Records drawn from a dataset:
--- START ---

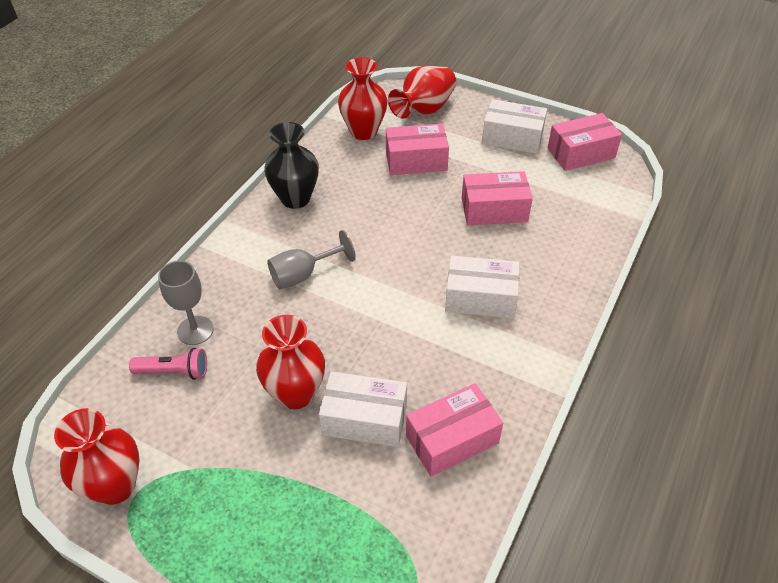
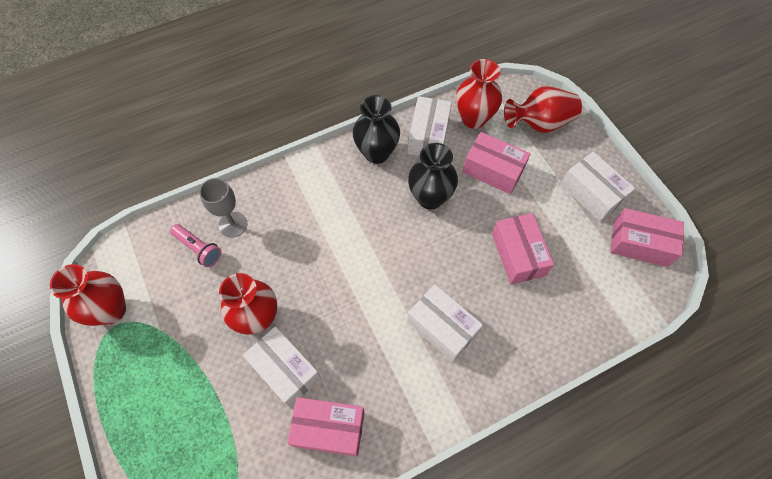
camera: 35 degrees right, 15 degrees up
(303, 275) = (333, 224): grey goblet -> none
(333, 162) = (428, 136): none -> white box
(378, 208) = (430, 198): none -> black vase
(494, 210) = (518, 254): pink box -> pink box turned 45 degrees clockwise

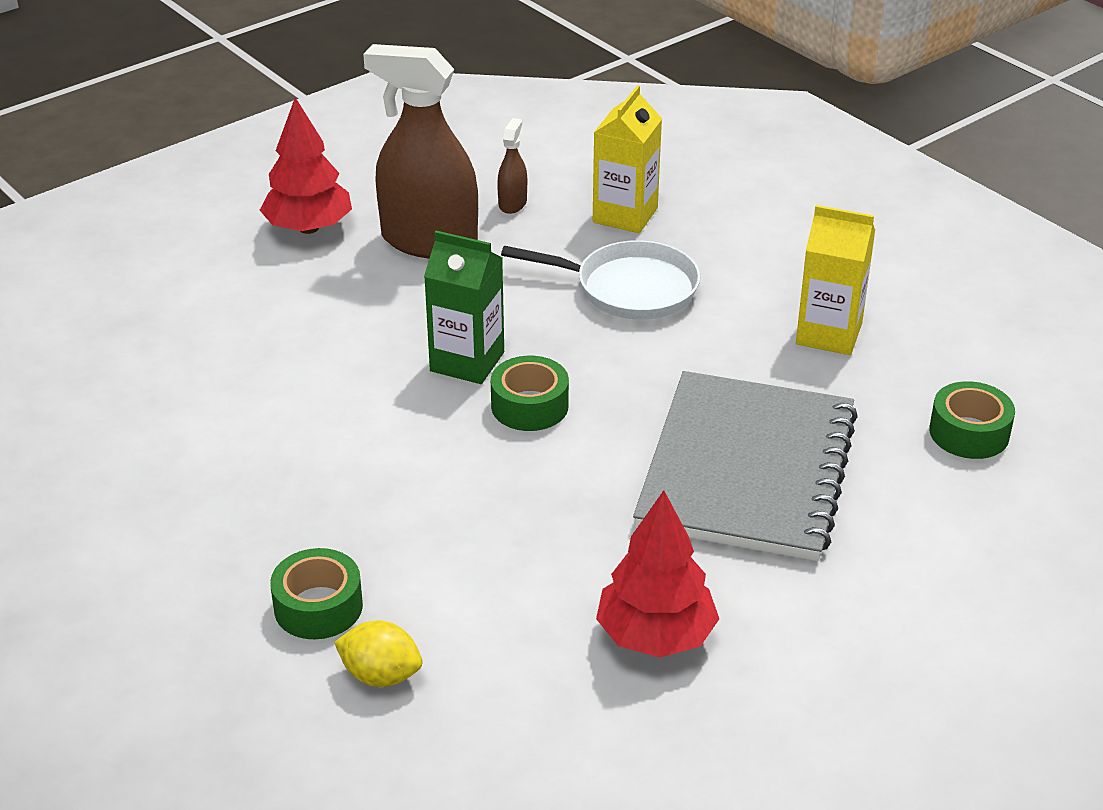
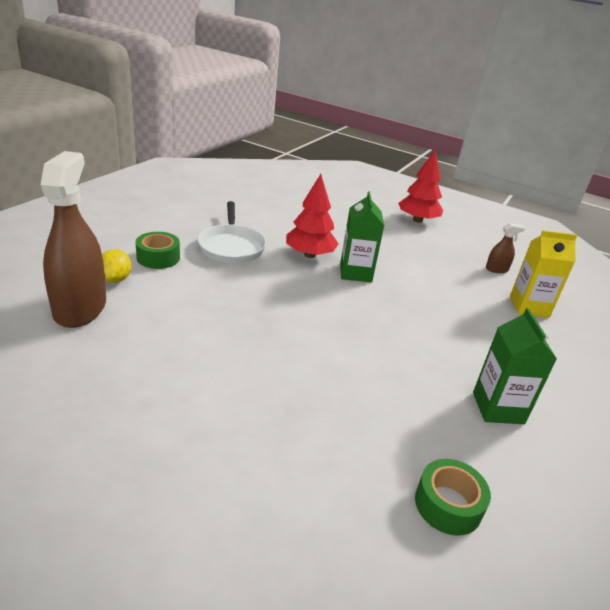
camera: 65 degrees right, 5 degrees down
(429, 241) = (439, 250): brown spray bottle -> brown spray bottle (80, 308)
(529, 406) = (334, 295): green tape -> none
(629, 288) = (463, 316): white pan -> white pan (231, 246)
(655, 636) = (164, 363): red tree -> red tree (310, 255)
(746, 470) = (330, 383): grey notebook -> none
(829, 334) = (498, 408): yellow carton -> green carton

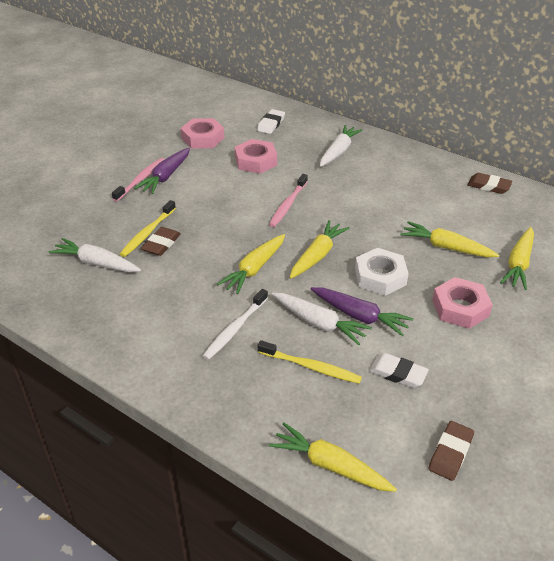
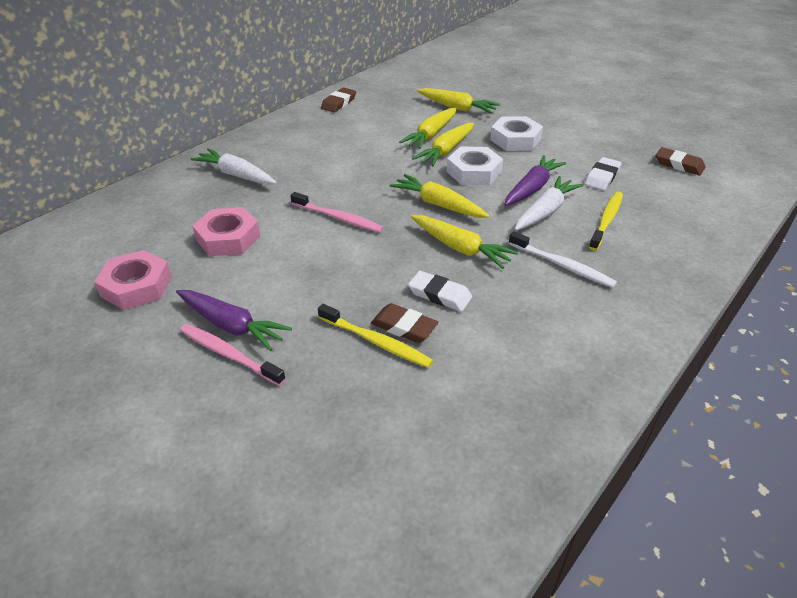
camera: 85 degrees left, 0 degrees up
(96, 263) = (443, 395): white carrot -> none
(271, 124) = (136, 221): white eraser -> white eraser (439, 295)
(330, 466) = (717, 219): yellow carrot -> yellow carrot (446, 151)
(460, 308) = (515, 139): pink nut -> white nut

--- END ---

▶ _Exercise brief_
Write out the lines above, starting at the line that contains "camera: 85 degrees left, 0 degrees up" and ending with the final line, and nothing else; copy them exactly.

▶ _Answer for this exercise_
camera: 85 degrees left, 0 degrees up
(96, 263) = (443, 395): white carrot -> none
(271, 124) = (136, 221): white eraser -> white eraser (439, 295)
(330, 466) = (717, 219): yellow carrot -> yellow carrot (446, 151)
(460, 308) = (515, 139): pink nut -> white nut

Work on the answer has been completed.